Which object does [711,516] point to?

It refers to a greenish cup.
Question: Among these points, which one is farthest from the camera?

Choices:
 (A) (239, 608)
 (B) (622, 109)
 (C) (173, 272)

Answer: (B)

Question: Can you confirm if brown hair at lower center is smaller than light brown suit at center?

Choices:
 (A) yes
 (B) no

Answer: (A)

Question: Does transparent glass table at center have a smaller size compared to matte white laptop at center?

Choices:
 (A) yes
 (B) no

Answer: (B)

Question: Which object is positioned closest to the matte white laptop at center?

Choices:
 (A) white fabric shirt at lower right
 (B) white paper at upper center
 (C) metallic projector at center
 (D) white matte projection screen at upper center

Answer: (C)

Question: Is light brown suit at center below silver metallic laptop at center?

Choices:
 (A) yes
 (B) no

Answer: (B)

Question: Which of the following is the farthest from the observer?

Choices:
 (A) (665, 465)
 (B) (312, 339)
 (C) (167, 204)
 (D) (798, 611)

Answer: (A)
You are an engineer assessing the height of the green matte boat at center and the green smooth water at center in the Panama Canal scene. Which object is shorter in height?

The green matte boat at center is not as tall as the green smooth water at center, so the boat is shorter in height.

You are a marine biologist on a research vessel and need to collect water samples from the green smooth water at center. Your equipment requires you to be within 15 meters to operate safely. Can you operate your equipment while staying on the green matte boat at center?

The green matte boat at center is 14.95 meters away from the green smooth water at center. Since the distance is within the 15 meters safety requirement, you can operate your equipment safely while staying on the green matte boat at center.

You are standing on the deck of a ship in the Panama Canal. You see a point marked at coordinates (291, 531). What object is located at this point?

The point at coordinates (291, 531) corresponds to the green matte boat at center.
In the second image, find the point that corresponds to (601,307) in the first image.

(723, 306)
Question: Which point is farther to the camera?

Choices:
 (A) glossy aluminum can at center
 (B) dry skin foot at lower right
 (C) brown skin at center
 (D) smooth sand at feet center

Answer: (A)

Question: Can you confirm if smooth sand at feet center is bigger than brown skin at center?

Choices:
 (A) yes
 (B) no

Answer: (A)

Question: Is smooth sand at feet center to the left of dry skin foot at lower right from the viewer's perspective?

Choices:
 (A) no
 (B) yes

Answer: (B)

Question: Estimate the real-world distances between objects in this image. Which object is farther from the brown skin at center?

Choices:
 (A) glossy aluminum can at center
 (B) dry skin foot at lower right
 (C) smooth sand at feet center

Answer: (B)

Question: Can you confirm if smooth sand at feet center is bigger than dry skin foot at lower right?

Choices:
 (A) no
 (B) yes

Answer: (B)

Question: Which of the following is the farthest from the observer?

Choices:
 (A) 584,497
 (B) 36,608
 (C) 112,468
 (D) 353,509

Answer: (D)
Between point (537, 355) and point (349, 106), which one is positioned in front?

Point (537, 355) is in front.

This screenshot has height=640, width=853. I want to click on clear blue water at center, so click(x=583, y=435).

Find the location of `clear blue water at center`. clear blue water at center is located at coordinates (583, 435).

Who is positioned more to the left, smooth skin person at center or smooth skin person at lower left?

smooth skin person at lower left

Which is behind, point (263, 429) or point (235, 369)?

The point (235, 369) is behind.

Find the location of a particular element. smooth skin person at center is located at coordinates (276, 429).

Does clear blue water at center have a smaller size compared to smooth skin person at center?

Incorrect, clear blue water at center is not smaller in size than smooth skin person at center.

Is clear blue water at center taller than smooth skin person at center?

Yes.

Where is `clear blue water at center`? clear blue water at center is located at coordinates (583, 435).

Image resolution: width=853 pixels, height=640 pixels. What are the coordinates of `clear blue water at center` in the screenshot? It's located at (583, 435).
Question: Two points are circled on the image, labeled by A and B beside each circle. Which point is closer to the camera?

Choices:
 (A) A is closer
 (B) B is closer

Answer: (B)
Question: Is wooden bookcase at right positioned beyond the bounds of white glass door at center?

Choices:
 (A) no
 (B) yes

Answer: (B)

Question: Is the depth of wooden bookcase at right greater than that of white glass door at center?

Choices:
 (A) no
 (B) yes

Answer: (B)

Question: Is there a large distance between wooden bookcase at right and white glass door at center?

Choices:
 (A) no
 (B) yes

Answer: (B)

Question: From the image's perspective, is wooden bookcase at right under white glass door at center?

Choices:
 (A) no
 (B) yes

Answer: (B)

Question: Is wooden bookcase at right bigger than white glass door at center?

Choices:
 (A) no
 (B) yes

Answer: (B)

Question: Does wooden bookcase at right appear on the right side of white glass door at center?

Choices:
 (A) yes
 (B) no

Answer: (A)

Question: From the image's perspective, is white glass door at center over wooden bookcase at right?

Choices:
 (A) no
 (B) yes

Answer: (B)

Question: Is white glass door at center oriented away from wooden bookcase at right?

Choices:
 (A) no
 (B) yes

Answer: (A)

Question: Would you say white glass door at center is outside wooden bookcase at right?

Exercise description ::
Swap "wooden bookcase" for "oak bookshelf" everywhere in the entries above, and reproduce the lines with nothing else changed.

Result for this exercise ::
Which object does [711,516] point to?

It refers to a greenish cup.
Question: Among these points, which one is farthest from the camera?

Choices:
 (A) (239, 608)
 (B) (622, 109)
 (C) (173, 272)

Answer: (B)

Question: Can you confirm if brown hair at lower center is smaller than light brown suit at center?

Choices:
 (A) yes
 (B) no

Answer: (A)

Question: Does transparent glass table at center have a smaller size compared to matte white laptop at center?

Choices:
 (A) yes
 (B) no

Answer: (B)

Question: Which object is positioned closest to the matte white laptop at center?

Choices:
 (A) white fabric shirt at lower right
 (B) white paper at upper center
 (C) metallic projector at center
 (D) white matte projection screen at upper center

Answer: (C)

Question: Is light brown suit at center below silver metallic laptop at center?

Choices:
 (A) yes
 (B) no

Answer: (B)

Question: Which of the following is the farthest from the observer?

Choices:
 (A) (665, 465)
 (B) (312, 339)
 (C) (167, 204)
 (D) (798, 611)

Answer: (A)
You are an engineer assessing the height of the green matte boat at center and the green smooth water at center in the Panama Canal scene. Which object is shorter in height?

The green matte boat at center is not as tall as the green smooth water at center, so the boat is shorter in height.

You are a marine biologist on a research vessel and need to collect water samples from the green smooth water at center. Your equipment requires you to be within 15 meters to operate safely. Can you operate your equipment while staying on the green matte boat at center?

The green matte boat at center is 14.95 meters away from the green smooth water at center. Since the distance is within the 15 meters safety requirement, you can operate your equipment safely while staying on the green matte boat at center.

You are standing on the deck of a ship in the Panama Canal. You see a point marked at coordinates (291, 531). What object is located at this point?

The point at coordinates (291, 531) corresponds to the green matte boat at center.
In the second image, find the point that corresponds to (601,307) in the first image.

(723, 306)
Question: Which point is farther to the camera?

Choices:
 (A) glossy aluminum can at center
 (B) dry skin foot at lower right
 (C) brown skin at center
 (D) smooth sand at feet center

Answer: (A)

Question: Can you confirm if smooth sand at feet center is bigger than brown skin at center?

Choices:
 (A) yes
 (B) no

Answer: (A)

Question: Is smooth sand at feet center to the left of dry skin foot at lower right from the viewer's perspective?

Choices:
 (A) no
 (B) yes

Answer: (B)

Question: Estimate the real-world distances between objects in this image. Which object is farther from the brown skin at center?

Choices:
 (A) glossy aluminum can at center
 (B) dry skin foot at lower right
 (C) smooth sand at feet center

Answer: (B)

Question: Can you confirm if smooth sand at feet center is bigger than dry skin foot at lower right?

Choices:
 (A) no
 (B) yes

Answer: (B)

Question: Which of the following is the farthest from the observer?

Choices:
 (A) 584,497
 (B) 36,608
 (C) 112,468
 (D) 353,509

Answer: (D)
Between point (537, 355) and point (349, 106), which one is positioned in front?

Point (537, 355) is in front.

This screenshot has height=640, width=853. I want to click on clear blue water at center, so click(x=583, y=435).

Find the location of `clear blue water at center`. clear blue water at center is located at coordinates (583, 435).

Who is positioned more to the left, smooth skin person at center or smooth skin person at lower left?

smooth skin person at lower left

Which is behind, point (263, 429) or point (235, 369)?

The point (235, 369) is behind.

Find the location of a particular element. smooth skin person at center is located at coordinates (276, 429).

Does clear blue water at center have a smaller size compared to smooth skin person at center?

Incorrect, clear blue water at center is not smaller in size than smooth skin person at center.

Is clear blue water at center taller than smooth skin person at center?

Yes.

Where is `clear blue water at center`? clear blue water at center is located at coordinates (583, 435).

Image resolution: width=853 pixels, height=640 pixels. What are the coordinates of `clear blue water at center` in the screenshot? It's located at (583, 435).
Question: Two points are circled on the image, labeled by A and B beside each circle. Which point is closer to the camera?

Choices:
 (A) A is closer
 (B) B is closer

Answer: (B)
Question: Is oak bookshelf at right positioned beyond the bounds of white glass door at center?

Choices:
 (A) no
 (B) yes

Answer: (B)

Question: Is the depth of oak bookshelf at right greater than that of white glass door at center?

Choices:
 (A) no
 (B) yes

Answer: (B)

Question: Is there a large distance between oak bookshelf at right and white glass door at center?

Choices:
 (A) no
 (B) yes

Answer: (B)

Question: From the image's perspective, is oak bookshelf at right under white glass door at center?

Choices:
 (A) no
 (B) yes

Answer: (B)

Question: Is oak bookshelf at right bigger than white glass door at center?

Choices:
 (A) no
 (B) yes

Answer: (B)

Question: Does oak bookshelf at right appear on the right side of white glass door at center?

Choices:
 (A) yes
 (B) no

Answer: (A)

Question: From the image's perspective, is white glass door at center over oak bookshelf at right?

Choices:
 (A) no
 (B) yes

Answer: (B)

Question: Is white glass door at center oriented away from oak bookshelf at right?

Choices:
 (A) no
 (B) yes

Answer: (A)

Question: Would you say white glass door at center is outside oak bookshelf at right?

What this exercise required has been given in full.